Per-object count records -
---+---
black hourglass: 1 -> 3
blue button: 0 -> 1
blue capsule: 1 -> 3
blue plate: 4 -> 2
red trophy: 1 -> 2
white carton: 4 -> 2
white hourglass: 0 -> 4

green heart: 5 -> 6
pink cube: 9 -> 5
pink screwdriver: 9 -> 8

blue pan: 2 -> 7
---+---
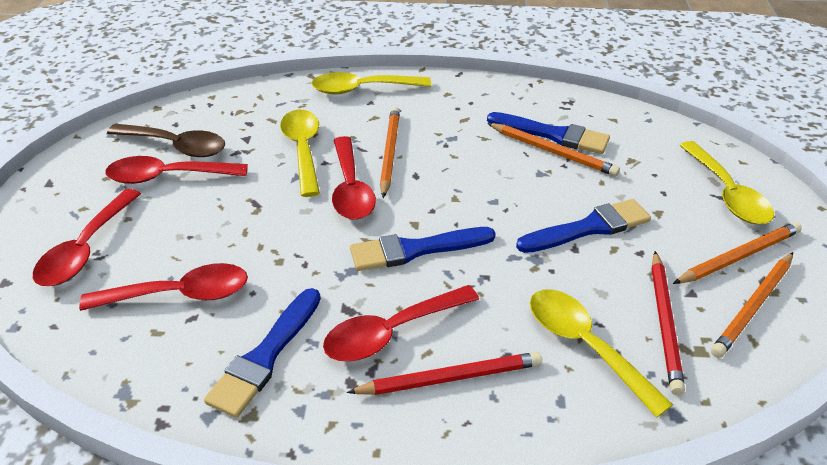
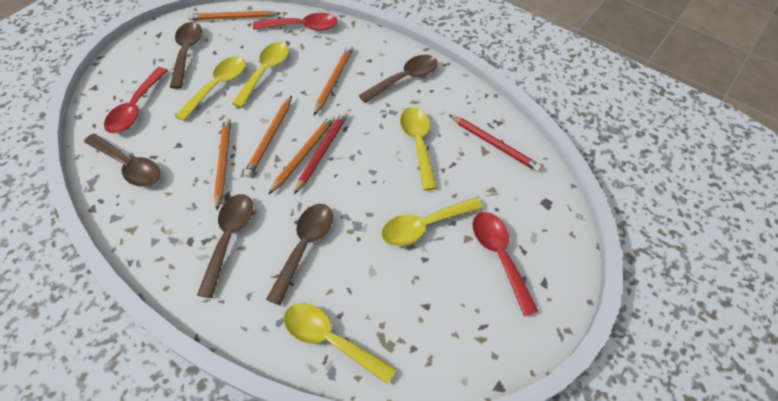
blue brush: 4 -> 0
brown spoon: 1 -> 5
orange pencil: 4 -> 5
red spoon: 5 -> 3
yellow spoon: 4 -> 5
---+---
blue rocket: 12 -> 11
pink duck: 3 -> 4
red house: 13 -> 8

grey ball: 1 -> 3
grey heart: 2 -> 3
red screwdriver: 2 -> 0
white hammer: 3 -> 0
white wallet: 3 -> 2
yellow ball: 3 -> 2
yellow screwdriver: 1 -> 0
---+---
HOW TO COMPLETE THIS TASK -
Above this instruction are the records; retype exactly the lines from the one containing "red trophy: 1 -> 2" up to and including the one containing "blue pan: 2 -> 7".

RESPONSE BELOW -
red trophy: 1 -> 2
white carton: 4 -> 2
white hourglass: 0 -> 4

green heart: 5 -> 6
pink cube: 9 -> 5
pink screwdriver: 9 -> 8

blue pan: 2 -> 7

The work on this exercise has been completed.